WORK ORDER: From the entries below, please output exactly the lines starting at the one containing "(159, 384) = (174, 128): none -> red ball" and ending at the one containing "(689, 223) = (461, 351): brown", both included.

DATA PROVIDED:
• • • • • • •

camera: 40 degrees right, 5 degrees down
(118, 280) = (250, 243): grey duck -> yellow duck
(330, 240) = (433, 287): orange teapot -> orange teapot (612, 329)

• • • • • • •

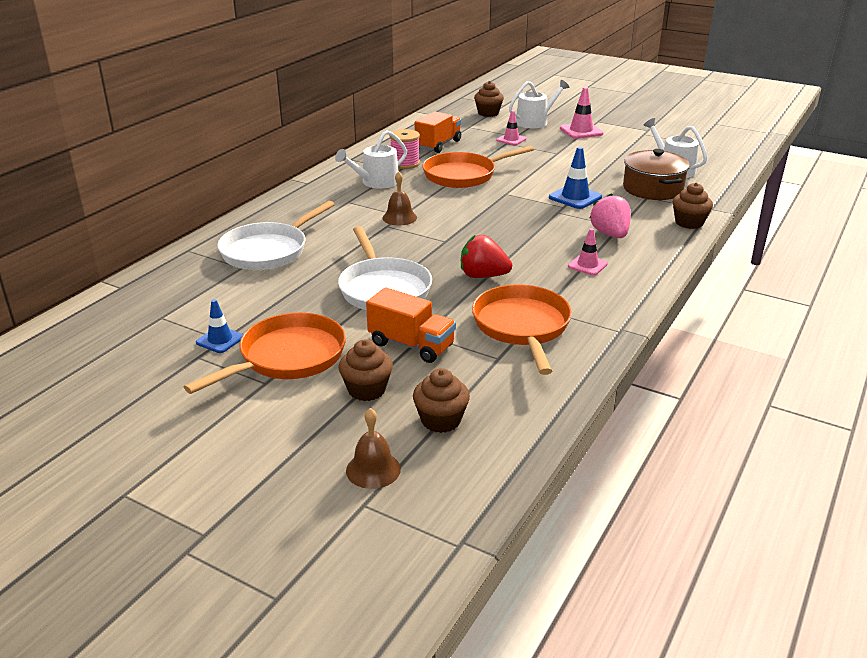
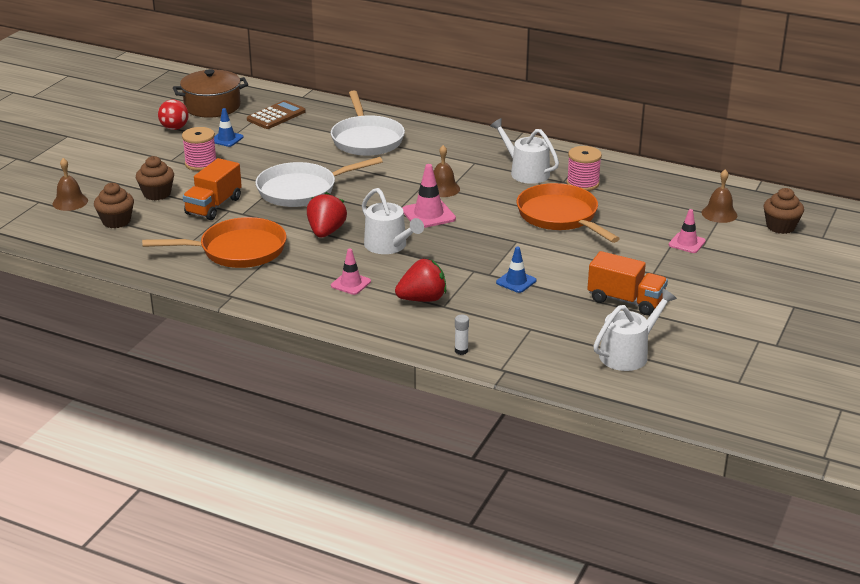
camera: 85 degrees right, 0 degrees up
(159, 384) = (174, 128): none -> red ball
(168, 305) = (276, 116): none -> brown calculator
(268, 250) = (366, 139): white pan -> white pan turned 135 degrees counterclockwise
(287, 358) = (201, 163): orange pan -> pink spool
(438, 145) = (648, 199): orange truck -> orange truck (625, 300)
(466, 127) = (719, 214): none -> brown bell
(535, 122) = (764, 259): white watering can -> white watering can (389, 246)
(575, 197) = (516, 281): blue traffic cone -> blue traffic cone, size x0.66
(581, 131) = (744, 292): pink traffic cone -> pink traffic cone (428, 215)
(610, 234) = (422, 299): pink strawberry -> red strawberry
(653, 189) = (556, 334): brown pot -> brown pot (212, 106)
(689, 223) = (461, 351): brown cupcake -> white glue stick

• • • • • • •

EXERCISE RESPONSE:
(159, 384) = (174, 128): none -> red ball
(168, 305) = (276, 116): none -> brown calculator
(268, 250) = (366, 139): white pan -> white pan turned 135 degrees counterclockwise
(287, 358) = (201, 163): orange pan -> pink spool
(438, 145) = (648, 199): orange truck -> orange truck (625, 300)
(466, 127) = (719, 214): none -> brown bell
(535, 122) = (764, 259): white watering can -> white watering can (389, 246)
(575, 197) = (516, 281): blue traffic cone -> blue traffic cone, size x0.66
(581, 131) = (744, 292): pink traffic cone -> pink traffic cone (428, 215)
(610, 234) = (422, 299): pink strawberry -> red strawberry
(653, 189) = (556, 334): brown pot -> brown pot (212, 106)
(689, 223) = (461, 351): brown cupcake -> white glue stick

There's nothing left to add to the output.